**Problem statement:** Format the records from the line holding "milestones (562, 202)" through the line holding "footrest (154, 334)", inclusive, as a two-column CSV with the headers word and center. Give one row for each record, with its text and its answer each in a single quoted field and any line breaks replaced by spaces.

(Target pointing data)

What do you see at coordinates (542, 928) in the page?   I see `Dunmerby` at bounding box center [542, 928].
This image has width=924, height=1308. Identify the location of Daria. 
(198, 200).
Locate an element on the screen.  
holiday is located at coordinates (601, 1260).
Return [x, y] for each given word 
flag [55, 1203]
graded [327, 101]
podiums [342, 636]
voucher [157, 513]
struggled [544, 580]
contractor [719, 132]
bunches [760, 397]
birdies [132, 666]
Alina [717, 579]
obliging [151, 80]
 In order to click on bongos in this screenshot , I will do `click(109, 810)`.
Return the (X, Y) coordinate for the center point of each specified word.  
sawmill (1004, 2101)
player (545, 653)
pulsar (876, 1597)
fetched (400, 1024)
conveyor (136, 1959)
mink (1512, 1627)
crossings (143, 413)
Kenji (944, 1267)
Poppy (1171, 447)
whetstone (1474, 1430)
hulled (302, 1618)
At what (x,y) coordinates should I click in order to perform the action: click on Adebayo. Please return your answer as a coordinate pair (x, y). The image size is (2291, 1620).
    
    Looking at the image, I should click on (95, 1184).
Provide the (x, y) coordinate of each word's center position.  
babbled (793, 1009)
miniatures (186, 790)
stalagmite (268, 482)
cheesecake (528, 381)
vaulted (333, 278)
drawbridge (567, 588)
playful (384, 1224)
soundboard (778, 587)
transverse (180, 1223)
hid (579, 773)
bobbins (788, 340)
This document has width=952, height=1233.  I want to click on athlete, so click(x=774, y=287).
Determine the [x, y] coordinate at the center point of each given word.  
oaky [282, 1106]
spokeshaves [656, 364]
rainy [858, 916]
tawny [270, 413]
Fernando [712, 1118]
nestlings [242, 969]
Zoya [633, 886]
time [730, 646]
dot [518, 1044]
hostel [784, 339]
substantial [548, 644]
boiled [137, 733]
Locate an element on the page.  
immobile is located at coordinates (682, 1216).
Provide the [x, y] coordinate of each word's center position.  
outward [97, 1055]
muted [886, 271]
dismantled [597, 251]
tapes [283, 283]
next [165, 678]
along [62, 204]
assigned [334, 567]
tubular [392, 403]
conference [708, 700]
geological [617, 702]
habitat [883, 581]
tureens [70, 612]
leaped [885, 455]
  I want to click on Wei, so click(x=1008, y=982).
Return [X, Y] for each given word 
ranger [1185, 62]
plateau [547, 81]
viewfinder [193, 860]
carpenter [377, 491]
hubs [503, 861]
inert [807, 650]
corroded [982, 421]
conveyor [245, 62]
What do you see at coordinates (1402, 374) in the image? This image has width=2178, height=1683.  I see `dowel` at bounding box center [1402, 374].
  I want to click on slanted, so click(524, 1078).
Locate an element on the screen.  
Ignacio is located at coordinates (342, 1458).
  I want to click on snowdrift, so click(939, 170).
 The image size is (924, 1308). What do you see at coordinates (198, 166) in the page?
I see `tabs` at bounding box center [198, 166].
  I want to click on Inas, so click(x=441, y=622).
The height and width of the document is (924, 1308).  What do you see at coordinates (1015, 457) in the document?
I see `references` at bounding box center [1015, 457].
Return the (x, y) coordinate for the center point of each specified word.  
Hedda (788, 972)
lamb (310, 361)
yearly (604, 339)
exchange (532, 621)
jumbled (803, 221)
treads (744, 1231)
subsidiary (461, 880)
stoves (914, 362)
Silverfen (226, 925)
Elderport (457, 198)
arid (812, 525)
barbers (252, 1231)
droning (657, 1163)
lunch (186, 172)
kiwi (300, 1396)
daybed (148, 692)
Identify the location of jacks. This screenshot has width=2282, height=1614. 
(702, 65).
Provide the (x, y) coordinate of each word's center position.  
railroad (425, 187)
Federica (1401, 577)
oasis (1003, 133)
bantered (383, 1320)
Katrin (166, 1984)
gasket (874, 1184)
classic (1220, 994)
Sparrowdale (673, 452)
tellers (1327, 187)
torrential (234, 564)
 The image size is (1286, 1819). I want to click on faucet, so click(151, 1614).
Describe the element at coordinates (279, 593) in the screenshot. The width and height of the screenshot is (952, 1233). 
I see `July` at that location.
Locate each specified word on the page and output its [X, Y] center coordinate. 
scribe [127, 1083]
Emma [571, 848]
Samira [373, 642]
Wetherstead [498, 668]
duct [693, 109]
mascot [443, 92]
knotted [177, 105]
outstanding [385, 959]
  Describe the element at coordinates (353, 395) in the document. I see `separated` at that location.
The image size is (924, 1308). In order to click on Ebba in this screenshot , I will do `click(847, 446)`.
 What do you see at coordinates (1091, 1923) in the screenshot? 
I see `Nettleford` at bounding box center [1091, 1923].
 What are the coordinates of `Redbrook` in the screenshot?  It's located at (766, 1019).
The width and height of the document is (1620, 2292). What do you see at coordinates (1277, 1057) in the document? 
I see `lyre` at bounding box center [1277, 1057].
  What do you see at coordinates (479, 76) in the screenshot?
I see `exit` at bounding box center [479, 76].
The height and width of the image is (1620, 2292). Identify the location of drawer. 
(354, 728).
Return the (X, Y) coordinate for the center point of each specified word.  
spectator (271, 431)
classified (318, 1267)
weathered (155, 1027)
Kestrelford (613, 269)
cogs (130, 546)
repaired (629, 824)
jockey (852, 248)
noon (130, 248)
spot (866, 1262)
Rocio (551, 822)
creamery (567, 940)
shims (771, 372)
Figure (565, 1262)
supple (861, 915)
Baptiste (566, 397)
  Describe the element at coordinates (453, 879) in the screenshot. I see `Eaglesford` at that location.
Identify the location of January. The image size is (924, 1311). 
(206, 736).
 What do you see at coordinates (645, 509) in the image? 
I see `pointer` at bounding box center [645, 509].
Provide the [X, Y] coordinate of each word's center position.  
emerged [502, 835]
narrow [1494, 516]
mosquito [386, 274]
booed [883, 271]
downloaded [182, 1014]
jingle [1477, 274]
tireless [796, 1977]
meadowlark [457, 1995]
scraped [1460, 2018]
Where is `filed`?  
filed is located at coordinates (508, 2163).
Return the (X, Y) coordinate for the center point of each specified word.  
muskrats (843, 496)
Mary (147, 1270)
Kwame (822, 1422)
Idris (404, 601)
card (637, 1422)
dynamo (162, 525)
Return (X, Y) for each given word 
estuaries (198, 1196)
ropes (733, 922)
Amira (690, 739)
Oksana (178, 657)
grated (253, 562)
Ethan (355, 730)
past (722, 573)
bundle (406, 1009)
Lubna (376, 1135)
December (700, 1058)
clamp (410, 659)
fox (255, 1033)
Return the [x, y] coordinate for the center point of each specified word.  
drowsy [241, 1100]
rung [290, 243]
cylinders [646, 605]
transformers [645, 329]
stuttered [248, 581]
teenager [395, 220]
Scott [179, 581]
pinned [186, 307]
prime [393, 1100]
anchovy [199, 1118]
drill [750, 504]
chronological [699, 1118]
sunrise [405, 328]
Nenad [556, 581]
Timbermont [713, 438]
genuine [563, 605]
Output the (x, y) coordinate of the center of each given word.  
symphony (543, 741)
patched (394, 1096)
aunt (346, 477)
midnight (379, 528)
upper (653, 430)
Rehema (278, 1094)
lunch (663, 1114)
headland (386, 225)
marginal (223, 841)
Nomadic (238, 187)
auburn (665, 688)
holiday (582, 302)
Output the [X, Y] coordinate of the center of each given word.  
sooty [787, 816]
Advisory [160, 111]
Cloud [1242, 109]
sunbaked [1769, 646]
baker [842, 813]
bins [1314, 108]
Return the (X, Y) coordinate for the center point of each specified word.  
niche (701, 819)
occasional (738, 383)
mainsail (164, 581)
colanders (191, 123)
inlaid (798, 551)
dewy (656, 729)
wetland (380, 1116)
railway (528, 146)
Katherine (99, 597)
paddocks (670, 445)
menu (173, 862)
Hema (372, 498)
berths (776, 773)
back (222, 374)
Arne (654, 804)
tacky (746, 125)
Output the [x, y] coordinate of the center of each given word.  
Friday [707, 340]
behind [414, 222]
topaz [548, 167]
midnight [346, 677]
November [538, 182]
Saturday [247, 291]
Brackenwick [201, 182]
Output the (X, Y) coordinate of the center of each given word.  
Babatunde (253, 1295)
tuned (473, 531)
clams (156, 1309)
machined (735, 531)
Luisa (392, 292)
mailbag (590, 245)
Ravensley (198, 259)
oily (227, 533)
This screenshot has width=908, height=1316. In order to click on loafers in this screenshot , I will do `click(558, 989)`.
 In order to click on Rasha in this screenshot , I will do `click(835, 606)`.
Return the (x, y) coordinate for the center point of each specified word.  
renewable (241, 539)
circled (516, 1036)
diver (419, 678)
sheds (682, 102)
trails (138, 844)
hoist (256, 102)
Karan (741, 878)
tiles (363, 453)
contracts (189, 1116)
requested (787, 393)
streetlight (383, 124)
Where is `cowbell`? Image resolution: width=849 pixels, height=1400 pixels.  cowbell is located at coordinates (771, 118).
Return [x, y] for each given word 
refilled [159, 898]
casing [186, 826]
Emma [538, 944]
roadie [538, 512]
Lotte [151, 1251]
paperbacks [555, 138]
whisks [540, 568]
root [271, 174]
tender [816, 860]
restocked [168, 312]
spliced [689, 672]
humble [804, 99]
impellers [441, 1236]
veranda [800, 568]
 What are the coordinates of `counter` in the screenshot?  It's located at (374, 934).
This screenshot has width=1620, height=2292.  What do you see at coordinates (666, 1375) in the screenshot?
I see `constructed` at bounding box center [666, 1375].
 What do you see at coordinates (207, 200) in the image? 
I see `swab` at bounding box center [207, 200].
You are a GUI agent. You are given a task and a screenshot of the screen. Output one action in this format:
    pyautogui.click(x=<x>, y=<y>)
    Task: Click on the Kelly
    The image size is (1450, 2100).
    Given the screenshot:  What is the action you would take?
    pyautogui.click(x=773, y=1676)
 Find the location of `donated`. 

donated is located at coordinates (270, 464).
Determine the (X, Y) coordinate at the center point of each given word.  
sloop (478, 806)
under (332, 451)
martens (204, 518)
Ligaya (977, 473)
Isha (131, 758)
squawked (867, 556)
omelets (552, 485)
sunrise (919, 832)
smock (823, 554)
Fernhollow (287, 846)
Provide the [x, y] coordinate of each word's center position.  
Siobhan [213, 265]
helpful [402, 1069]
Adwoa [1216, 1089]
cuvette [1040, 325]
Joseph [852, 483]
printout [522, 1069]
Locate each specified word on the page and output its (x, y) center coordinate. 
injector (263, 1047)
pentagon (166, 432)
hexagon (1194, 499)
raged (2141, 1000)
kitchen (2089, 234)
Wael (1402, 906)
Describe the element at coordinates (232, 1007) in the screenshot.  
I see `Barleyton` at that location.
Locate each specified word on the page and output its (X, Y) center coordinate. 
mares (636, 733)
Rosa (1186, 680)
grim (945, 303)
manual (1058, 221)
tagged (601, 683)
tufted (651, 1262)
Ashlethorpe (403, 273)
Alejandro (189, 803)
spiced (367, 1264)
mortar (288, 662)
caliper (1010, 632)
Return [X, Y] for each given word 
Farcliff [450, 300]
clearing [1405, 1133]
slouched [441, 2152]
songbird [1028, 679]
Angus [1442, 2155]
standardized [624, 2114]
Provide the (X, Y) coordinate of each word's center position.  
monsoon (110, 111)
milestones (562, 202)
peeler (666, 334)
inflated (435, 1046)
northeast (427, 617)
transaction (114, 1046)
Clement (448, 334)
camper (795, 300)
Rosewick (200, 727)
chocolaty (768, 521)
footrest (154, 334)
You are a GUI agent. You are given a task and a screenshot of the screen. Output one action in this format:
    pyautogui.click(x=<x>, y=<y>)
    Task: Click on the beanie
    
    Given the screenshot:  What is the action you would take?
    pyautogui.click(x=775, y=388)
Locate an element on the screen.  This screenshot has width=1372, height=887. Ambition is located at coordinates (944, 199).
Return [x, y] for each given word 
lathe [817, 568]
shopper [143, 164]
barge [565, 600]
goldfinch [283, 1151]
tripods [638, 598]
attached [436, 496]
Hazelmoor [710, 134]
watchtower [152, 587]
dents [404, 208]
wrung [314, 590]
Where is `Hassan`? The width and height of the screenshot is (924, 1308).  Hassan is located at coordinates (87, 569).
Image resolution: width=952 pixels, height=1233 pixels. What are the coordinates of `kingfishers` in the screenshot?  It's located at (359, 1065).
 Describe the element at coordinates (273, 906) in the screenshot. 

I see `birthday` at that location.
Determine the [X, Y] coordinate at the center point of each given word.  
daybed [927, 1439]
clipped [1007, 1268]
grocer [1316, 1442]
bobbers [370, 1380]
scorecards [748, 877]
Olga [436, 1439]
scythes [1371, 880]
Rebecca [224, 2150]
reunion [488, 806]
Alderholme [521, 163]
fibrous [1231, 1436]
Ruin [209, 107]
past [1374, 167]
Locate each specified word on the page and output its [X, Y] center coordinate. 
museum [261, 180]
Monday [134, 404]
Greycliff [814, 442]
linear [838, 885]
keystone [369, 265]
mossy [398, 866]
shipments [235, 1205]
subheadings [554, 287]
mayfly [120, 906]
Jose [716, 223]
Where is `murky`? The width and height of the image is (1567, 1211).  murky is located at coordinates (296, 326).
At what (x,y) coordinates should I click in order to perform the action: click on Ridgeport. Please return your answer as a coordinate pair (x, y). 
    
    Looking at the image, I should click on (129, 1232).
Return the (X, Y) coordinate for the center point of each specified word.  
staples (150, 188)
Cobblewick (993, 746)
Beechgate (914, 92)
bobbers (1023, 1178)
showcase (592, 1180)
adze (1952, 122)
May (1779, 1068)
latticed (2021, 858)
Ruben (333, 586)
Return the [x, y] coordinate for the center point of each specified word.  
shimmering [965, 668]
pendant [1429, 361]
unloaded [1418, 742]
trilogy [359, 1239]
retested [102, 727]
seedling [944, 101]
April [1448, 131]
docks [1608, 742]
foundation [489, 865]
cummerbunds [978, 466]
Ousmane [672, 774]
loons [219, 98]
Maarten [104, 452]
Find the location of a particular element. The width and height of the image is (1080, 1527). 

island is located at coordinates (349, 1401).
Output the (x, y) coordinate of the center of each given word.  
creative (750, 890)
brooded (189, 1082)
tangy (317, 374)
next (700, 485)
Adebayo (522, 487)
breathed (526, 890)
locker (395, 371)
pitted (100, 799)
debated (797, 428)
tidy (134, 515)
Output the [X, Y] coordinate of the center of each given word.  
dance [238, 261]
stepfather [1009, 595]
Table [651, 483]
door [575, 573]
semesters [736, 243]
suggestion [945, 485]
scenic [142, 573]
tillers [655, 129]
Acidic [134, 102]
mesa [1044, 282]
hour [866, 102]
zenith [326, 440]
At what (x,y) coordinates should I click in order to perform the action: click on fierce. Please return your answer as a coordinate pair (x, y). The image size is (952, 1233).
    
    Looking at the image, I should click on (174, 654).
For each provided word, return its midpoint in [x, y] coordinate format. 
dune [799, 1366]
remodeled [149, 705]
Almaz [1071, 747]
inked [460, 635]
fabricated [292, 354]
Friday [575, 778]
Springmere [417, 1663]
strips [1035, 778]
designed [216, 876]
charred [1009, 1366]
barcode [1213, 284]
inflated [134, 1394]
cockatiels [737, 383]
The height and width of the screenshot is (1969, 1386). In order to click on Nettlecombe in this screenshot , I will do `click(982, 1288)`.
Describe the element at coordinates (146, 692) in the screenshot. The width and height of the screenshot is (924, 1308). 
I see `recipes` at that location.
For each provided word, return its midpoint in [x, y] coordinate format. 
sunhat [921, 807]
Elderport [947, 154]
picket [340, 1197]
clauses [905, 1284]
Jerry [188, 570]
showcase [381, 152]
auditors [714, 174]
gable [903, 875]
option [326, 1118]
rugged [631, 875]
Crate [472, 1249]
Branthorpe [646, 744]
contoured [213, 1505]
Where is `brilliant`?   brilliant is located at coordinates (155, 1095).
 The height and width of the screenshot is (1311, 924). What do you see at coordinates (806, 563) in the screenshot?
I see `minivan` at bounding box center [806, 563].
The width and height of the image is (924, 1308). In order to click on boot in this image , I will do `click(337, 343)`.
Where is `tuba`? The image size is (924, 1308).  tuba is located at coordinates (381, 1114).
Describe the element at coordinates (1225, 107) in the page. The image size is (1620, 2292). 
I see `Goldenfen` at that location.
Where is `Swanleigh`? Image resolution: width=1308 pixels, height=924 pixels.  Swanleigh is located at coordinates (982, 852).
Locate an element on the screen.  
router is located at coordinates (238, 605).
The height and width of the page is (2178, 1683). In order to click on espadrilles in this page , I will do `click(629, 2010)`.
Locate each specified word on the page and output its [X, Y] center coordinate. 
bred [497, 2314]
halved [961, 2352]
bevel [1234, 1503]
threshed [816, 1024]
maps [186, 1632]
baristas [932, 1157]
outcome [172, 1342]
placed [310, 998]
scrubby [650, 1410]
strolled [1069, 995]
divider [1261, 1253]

**Response below:**
word,center
"milestones","(562, 202)"
"peeler","(666, 334)"
"inflated","(435, 1046)"
"northeast","(427, 617)"
"transaction","(114, 1046)"
"Clement","(448, 334)"
"camper","(795, 300)"
"Rosewick","(200, 727)"
"chocolaty","(768, 521)"
"footrest","(154, 334)"